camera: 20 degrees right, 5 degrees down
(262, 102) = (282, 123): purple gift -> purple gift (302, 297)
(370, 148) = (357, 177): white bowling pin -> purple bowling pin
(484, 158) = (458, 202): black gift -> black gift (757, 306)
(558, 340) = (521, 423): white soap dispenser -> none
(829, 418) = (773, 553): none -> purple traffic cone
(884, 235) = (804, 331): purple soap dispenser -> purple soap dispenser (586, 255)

--

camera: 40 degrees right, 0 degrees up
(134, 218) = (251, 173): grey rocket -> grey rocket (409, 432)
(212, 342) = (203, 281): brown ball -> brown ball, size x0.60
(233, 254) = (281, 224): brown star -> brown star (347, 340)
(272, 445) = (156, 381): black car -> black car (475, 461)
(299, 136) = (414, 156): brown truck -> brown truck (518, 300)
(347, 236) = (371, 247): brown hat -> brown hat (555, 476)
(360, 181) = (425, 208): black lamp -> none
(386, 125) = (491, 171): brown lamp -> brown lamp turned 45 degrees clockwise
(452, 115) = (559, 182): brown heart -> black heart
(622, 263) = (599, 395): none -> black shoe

▸ **PROBLEM TO WORK ON**: Search the entries for the string "gift" and return each line where it turns up.

▸ **OUTPUT**:
(262, 102) = (282, 123): purple gift -> purple gift (302, 297)
(484, 158) = (458, 202): black gift -> black gift (757, 306)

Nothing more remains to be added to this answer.